## Exercise
Once the line containing "(250, 134) = (143, 231): none" has been written out, stop; until then, restate each line of the entries below word for word from the first.

Object state change records
· · · · · · ·

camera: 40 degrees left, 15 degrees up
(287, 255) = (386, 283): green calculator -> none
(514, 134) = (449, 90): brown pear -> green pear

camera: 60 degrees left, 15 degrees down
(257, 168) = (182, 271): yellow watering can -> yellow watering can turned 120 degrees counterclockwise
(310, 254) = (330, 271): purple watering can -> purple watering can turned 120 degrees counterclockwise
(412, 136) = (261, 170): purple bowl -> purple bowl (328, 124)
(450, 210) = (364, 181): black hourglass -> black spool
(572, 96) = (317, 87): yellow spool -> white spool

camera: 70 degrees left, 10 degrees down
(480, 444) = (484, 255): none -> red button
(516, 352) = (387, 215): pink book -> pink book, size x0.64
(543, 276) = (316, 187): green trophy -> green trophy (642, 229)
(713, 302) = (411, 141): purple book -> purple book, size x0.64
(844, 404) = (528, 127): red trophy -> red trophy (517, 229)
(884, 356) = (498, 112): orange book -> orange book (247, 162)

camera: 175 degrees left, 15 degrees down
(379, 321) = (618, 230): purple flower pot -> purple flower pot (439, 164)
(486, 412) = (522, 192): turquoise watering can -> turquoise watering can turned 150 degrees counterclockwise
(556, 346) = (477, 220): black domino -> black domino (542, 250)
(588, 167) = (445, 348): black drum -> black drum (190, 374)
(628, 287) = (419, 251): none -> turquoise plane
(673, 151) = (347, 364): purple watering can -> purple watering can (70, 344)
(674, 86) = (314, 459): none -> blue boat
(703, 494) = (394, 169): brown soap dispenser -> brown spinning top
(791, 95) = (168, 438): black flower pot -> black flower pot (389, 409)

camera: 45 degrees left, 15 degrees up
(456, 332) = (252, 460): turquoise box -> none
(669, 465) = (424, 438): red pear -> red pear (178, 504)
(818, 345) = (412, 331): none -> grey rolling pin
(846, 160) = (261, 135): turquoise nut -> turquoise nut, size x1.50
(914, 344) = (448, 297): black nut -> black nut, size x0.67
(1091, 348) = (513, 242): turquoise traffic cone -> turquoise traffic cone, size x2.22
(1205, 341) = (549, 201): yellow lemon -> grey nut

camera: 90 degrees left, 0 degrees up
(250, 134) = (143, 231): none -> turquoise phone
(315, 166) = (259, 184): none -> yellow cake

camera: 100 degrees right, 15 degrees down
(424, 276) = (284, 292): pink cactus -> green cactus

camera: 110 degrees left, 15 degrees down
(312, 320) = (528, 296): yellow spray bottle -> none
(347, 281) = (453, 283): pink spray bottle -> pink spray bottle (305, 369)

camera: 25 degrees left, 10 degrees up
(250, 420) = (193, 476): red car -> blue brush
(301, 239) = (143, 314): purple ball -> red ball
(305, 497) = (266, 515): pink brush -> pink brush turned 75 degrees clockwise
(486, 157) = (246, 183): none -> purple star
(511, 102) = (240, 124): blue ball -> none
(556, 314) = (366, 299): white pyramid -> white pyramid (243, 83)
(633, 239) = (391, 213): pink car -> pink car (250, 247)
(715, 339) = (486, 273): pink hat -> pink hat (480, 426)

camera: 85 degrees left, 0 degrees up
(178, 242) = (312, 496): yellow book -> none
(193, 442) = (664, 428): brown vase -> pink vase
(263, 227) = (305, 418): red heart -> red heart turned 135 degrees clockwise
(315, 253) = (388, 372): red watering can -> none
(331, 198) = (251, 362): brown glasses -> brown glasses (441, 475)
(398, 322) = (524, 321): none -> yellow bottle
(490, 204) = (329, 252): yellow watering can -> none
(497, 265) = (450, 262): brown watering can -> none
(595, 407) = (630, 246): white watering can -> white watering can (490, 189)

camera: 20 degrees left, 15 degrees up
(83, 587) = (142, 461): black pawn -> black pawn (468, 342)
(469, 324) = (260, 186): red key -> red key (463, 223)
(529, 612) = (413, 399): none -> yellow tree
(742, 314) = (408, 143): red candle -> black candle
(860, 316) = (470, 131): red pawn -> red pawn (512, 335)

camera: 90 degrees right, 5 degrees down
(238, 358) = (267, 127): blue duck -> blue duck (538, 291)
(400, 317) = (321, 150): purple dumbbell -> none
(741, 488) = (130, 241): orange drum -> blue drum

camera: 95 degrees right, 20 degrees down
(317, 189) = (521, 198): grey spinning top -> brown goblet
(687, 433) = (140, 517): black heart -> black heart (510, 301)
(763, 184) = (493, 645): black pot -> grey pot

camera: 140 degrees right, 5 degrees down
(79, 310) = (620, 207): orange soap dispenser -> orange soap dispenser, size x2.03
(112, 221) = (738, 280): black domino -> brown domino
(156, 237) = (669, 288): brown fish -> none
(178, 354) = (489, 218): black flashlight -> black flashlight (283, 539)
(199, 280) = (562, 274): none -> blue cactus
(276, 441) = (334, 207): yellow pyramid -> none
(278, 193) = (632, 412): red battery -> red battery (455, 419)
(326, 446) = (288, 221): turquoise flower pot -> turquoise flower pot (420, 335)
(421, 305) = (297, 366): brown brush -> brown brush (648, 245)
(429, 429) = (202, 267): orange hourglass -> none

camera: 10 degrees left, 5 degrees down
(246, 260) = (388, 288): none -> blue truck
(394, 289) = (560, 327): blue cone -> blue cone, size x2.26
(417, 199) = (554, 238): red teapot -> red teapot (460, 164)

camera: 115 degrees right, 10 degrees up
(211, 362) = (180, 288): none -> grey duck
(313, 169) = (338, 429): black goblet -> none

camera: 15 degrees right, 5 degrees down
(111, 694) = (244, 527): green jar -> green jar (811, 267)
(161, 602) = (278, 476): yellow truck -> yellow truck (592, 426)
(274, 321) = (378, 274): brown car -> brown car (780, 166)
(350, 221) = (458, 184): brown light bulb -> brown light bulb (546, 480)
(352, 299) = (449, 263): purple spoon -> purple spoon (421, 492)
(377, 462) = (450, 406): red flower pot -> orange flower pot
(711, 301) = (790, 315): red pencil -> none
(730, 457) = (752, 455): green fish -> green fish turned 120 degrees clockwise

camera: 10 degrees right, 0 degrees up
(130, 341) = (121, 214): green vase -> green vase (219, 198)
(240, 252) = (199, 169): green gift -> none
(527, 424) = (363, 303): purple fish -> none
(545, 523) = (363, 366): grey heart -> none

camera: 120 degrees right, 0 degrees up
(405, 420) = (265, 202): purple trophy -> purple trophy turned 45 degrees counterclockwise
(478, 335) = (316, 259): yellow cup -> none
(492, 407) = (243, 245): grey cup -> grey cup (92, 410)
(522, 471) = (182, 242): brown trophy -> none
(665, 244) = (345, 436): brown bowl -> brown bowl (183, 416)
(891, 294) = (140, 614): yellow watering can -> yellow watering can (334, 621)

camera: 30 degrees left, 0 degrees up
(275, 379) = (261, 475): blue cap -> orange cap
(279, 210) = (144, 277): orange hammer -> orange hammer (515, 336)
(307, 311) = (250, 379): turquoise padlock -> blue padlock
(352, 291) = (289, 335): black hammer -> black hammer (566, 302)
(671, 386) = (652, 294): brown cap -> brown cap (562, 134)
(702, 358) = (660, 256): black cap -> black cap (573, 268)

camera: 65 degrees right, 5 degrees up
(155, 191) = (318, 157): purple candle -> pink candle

· · · · · · ·

## Written response
camera: 40 degrees left, 15 degrees up
(287, 255) = (386, 283): green calculator -> none
(514, 134) = (449, 90): brown pear -> green pear

camera: 60 degrees left, 15 degrees down
(257, 168) = (182, 271): yellow watering can -> yellow watering can turned 120 degrees counterclockwise
(310, 254) = (330, 271): purple watering can -> purple watering can turned 120 degrees counterclockwise
(412, 136) = (261, 170): purple bowl -> purple bowl (328, 124)
(450, 210) = (364, 181): black hourglass -> black spool
(572, 96) = (317, 87): yellow spool -> white spool

camera: 70 degrees left, 10 degrees down
(480, 444) = (484, 255): none -> red button
(516, 352) = (387, 215): pink book -> pink book, size x0.64
(543, 276) = (316, 187): green trophy -> green trophy (642, 229)
(713, 302) = (411, 141): purple book -> purple book, size x0.64
(844, 404) = (528, 127): red trophy -> red trophy (517, 229)
(884, 356) = (498, 112): orange book -> orange book (247, 162)

camera: 175 degrees left, 15 degrees down
(379, 321) = (618, 230): purple flower pot -> purple flower pot (439, 164)
(486, 412) = (522, 192): turquoise watering can -> turquoise watering can turned 150 degrees counterclockwise
(556, 346) = (477, 220): black domino -> black domino (542, 250)
(588, 167) = (445, 348): black drum -> black drum (190, 374)
(628, 287) = (419, 251): none -> turquoise plane
(673, 151) = (347, 364): purple watering can -> purple watering can (70, 344)
(674, 86) = (314, 459): none -> blue boat
(703, 494) = (394, 169): brown soap dispenser -> brown spinning top
(791, 95) = (168, 438): black flower pot -> black flower pot (389, 409)

camera: 45 degrees left, 15 degrees up
(456, 332) = (252, 460): turquoise box -> none
(669, 465) = (424, 438): red pear -> red pear (178, 504)
(818, 345) = (412, 331): none -> grey rolling pin
(846, 160) = (261, 135): turquoise nut -> turquoise nut, size x1.50
(914, 344) = (448, 297): black nut -> black nut, size x0.67
(1091, 348) = (513, 242): turquoise traffic cone -> turquoise traffic cone, size x2.22
(1205, 341) = (549, 201): yellow lemon -> grey nut

camera: 90 degrees left, 0 degrees up
(250, 134) = (143, 231): none -> turquoise phone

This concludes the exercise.